**Exercise brief**
Leaving every image behind, reproduce the records word for word.

[Data extracted from a collection]
/---
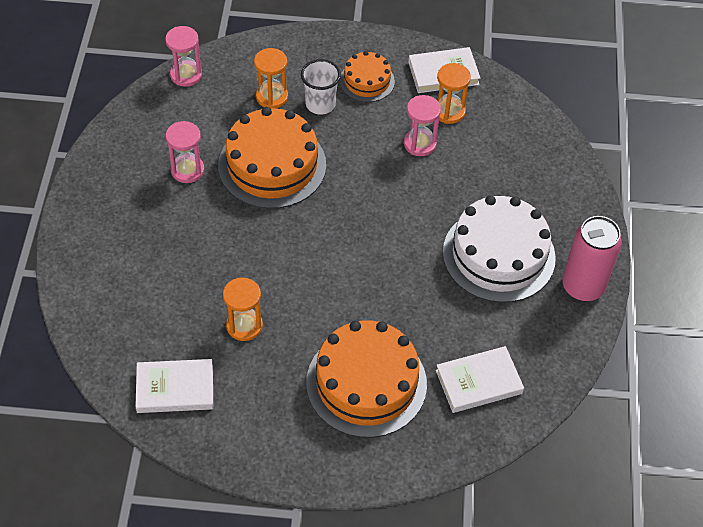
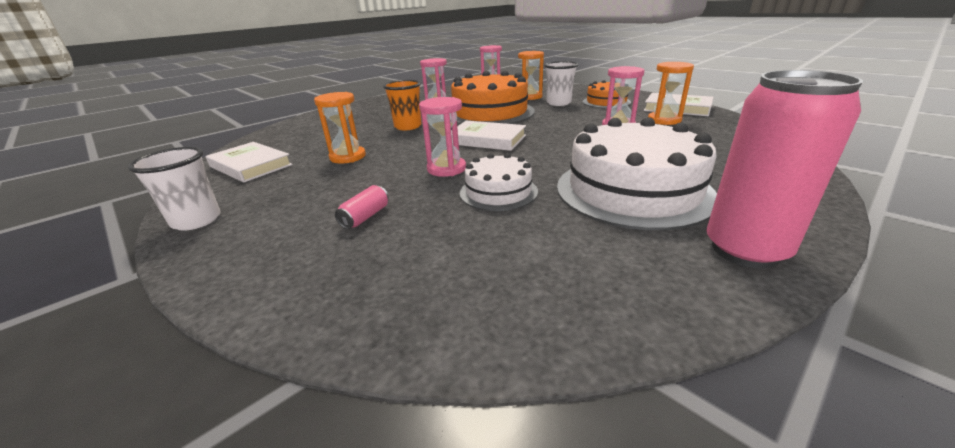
camera: 45 degrees right, 25 degrees down
(222, 240) = (408, 126): none -> orange cup
(257, 459) = (196, 220): none -> white cup
(351, 296) = (446, 169): none -> pink hourglass
(366, 383) = (365, 217): orange cake -> pink can
(419, 305) = (498, 192): none -> white cake
(478, 382) = (478, 271): white book -> white book (487, 140)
\---
**Result below**
camera: 45 degrees right, 25 degrees down
(222, 240) = (408, 126): none -> orange cup
(257, 459) = (196, 220): none -> white cup
(351, 296) = (446, 169): none -> pink hourglass
(366, 383) = (365, 217): orange cake -> pink can
(419, 305) = (498, 192): none -> white cake
(478, 382) = (478, 271): white book -> white book (487, 140)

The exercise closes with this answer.